[YOUR OBJECTIVE] Return the entries below precisely, omitting nothing.

[DATA TO EXAMINE]
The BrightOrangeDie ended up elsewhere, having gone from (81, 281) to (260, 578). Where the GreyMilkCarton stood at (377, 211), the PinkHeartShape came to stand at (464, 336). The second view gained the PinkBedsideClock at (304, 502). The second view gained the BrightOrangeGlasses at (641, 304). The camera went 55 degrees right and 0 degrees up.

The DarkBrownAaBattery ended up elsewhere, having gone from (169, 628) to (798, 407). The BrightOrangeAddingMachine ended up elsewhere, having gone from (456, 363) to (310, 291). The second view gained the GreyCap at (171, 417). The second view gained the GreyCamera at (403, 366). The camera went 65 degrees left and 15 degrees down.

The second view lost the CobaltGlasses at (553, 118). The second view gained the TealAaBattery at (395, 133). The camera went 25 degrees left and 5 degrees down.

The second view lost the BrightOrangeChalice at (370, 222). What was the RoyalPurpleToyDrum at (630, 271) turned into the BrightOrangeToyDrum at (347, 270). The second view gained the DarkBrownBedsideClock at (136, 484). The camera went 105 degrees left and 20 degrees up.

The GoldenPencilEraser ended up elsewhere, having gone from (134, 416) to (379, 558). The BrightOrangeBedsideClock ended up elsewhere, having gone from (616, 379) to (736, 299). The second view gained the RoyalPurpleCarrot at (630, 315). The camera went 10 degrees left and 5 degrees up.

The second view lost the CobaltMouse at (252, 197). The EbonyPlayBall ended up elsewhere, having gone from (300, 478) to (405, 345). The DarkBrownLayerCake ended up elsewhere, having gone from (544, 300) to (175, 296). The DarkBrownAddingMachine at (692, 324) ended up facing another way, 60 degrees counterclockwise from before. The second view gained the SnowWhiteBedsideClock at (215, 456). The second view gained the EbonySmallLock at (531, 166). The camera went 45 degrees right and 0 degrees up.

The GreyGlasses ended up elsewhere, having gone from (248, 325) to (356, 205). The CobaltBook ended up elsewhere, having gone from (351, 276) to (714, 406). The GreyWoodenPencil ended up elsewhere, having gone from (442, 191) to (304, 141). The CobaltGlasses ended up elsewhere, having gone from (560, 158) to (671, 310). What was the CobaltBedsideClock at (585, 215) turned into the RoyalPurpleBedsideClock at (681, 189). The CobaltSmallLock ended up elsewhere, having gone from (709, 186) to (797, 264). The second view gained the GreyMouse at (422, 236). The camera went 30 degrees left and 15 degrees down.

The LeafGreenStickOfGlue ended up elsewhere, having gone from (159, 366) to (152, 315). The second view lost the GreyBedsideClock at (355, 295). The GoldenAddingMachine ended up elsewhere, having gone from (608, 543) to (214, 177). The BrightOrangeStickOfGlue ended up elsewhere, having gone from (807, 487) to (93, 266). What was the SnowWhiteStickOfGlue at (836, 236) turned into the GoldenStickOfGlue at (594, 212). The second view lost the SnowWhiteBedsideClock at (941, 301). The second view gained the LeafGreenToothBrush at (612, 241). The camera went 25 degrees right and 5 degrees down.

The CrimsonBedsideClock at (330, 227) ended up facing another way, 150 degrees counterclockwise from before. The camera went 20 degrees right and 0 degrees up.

[ANSWER TO THE PROBLEM]
The BrightOrangeDie ended up elsewhere, having gone from (81, 281) to (260, 578). Where the GreyMilkCarton stood at (377, 211), the PinkHeartShape came to stand at (464, 336). The second view gained the PinkBedsideClock at (304, 502). The second view gained the BrightOrangeGlasses at (641, 304). The camera went 55 degrees right and 0 degrees up.

The DarkBrownAaBattery ended up elsewhere, having gone from (169, 628) to (798, 407). The BrightOrangeAddingMachine ended up elsewhere, having gone from (456, 363) to (310, 291). The second view gained the GreyCap at (171, 417). The second view gained the GreyCamera at (403, 366). The camera went 65 degrees left and 15 degrees down.

The second view lost the CobaltGlasses at (553, 118). The second view gained the TealAaBattery at (395, 133). The camera went 25 degrees left and 5 degrees down.

The second view lost the BrightOrangeChalice at (370, 222). What was the RoyalPurpleToyDrum at (630, 271) turned into the BrightOrangeToyDrum at (347, 270). The second view gained the DarkBrownBedsideClock at (136, 484). The camera went 105 degrees left and 20 degrees up.

The GoldenPencilEraser ended up elsewhere, having gone from (134, 416) to (379, 558). The BrightOrangeBedsideClock ended up elsewhere, having gone from (616, 379) to (736, 299). The second view gained the RoyalPurpleCarrot at (630, 315). The camera went 10 degrees left and 5 degrees up.

The second view lost the CobaltMouse at (252, 197). The EbonyPlayBall ended up elsewhere, having gone from (300, 478) to (405, 345). The DarkBrownLayerCake ended up elsewhere, having gone from (544, 300) to (175, 296). The DarkBrownAddingMachine at (692, 324) ended up facing another way, 60 degrees counterclockwise from before. The second view gained the SnowWhiteBedsideClock at (215, 456). The second view gained the EbonySmallLock at (531, 166). The camera went 45 degrees right and 0 degrees up.

The GreyGlasses ended up elsewhere, having gone from (248, 325) to (356, 205). The CobaltBook ended up elsewhere, having gone from (351, 276) to (714, 406). The GreyWoodenPencil ended up elsewhere, having gone from (442, 191) to (304, 141). The CobaltGlasses ended up elsewhere, having gone from (560, 158) to (671, 310). What was the CobaltBedsideClock at (585, 215) turned into the RoyalPurpleBedsideClock at (681, 189). The CobaltSmallLock ended up elsewhere, having gone from (709, 186) to (797, 264). The second view gained the GreyMouse at (422, 236). The camera went 30 degrees left and 15 degrees down.

The LeafGreenStickOfGlue ended up elsewhere, having gone from (159, 366) to (152, 315). The second view lost the GreyBedsideClock at (355, 295). The GoldenAddingMachine ended up elsewhere, having gone from (608, 543) to (214, 177). The BrightOrangeStickOfGlue ended up elsewhere, having gone from (807, 487) to (93, 266). What was the SnowWhiteStickOfGlue at (836, 236) turned into the GoldenStickOfGlue at (594, 212). The second view lost the SnowWhiteBedsideClock at (941, 301). The second view gained the LeafGreenToothBrush at (612, 241). The camera went 25 degrees right and 5 degrees down.

The CrimsonBedsideClock at (330, 227) ended up facing another way, 150 degrees counterclockwise from before. The camera went 20 degrees right and 0 degrees up.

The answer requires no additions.